====== Task inputs ======

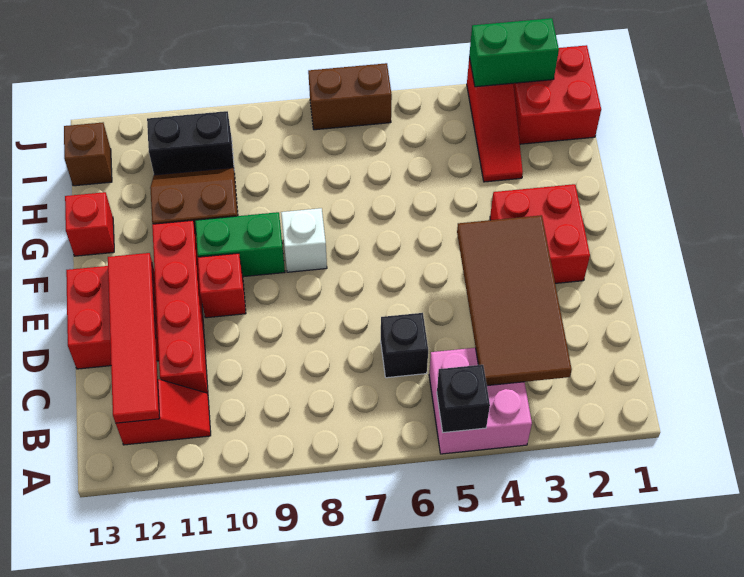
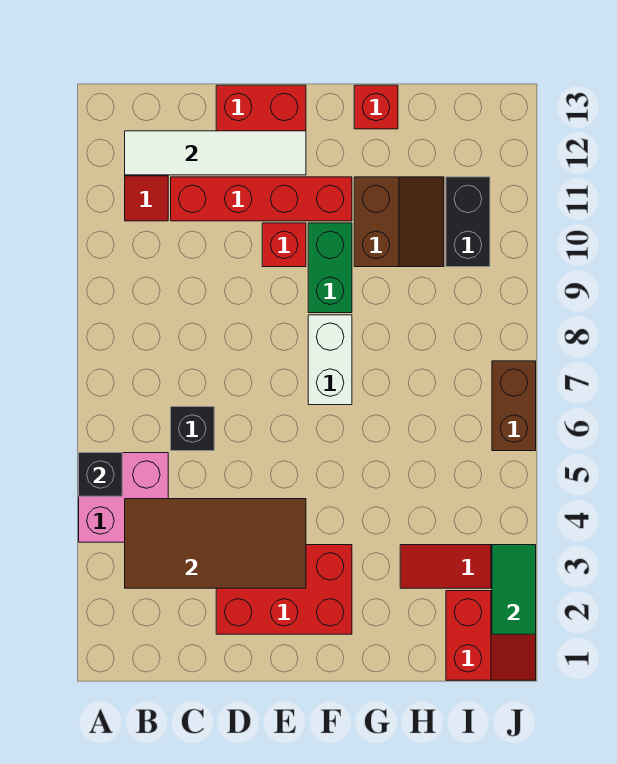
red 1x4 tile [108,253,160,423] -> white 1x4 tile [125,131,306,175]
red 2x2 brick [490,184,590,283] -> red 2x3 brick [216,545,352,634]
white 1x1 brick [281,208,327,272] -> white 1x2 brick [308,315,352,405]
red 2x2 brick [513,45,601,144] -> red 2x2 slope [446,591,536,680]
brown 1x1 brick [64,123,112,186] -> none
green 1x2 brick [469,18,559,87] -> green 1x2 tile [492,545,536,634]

======
====== Task inputs ======

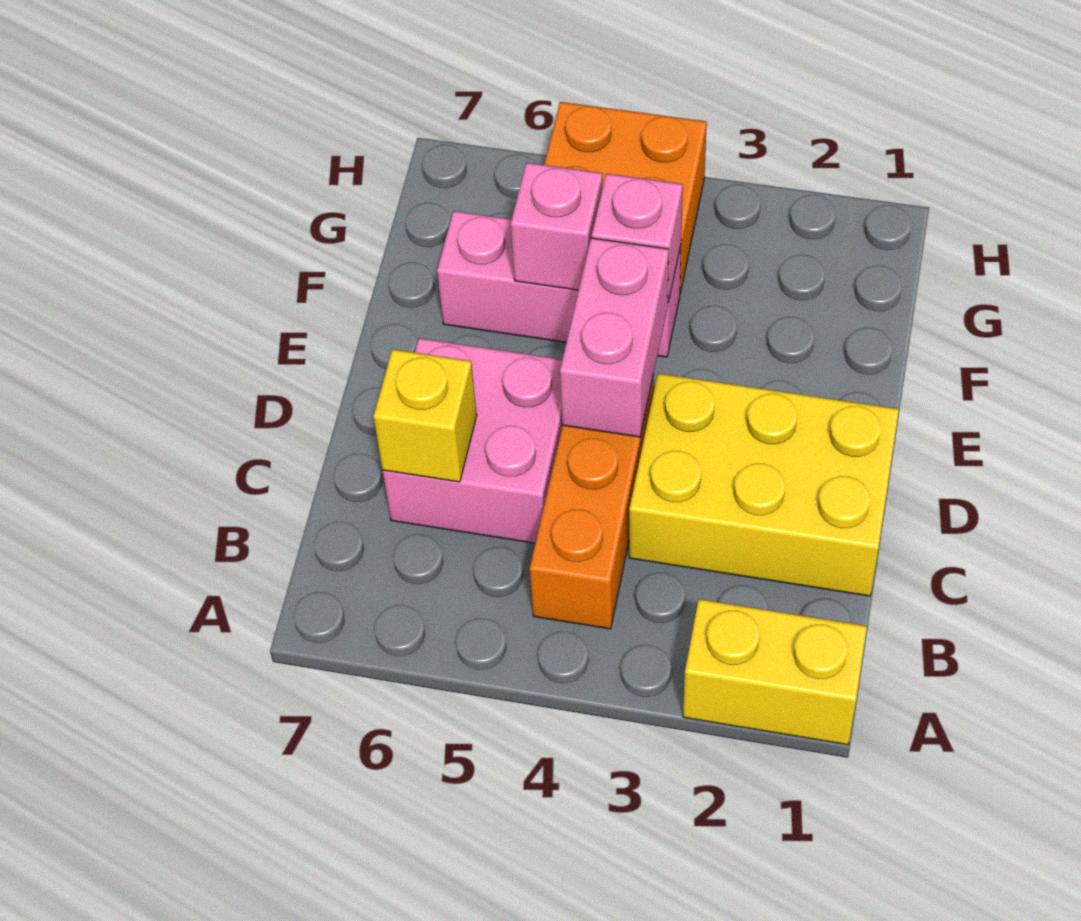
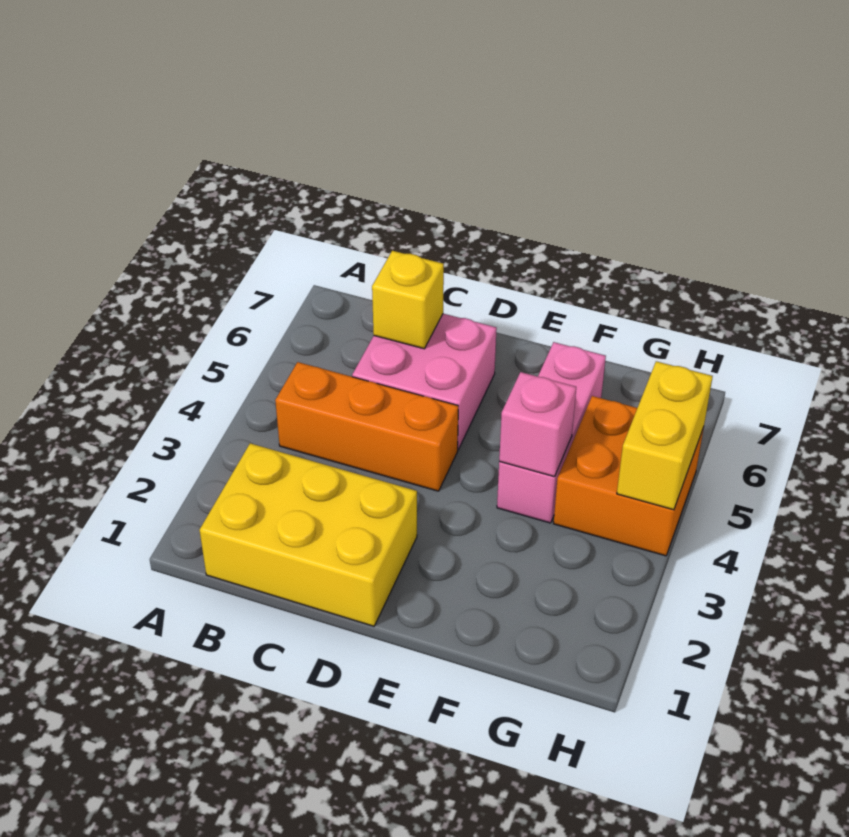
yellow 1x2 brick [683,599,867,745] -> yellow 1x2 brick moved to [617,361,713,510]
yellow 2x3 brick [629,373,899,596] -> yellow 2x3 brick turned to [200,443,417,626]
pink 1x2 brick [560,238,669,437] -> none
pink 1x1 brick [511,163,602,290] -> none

======

Assignment: Output should match, line for line, the stretch of the material above from the line holding "yellow 2x3 brick [629,373,899,596]" through the line holding "pink 1x1 brick [511,163,602,290] -> none".

Finished task:
yellow 2x3 brick [629,373,899,596] -> yellow 2x3 brick turned to [200,443,417,626]
pink 1x2 brick [560,238,669,437] -> none
pink 1x1 brick [511,163,602,290] -> none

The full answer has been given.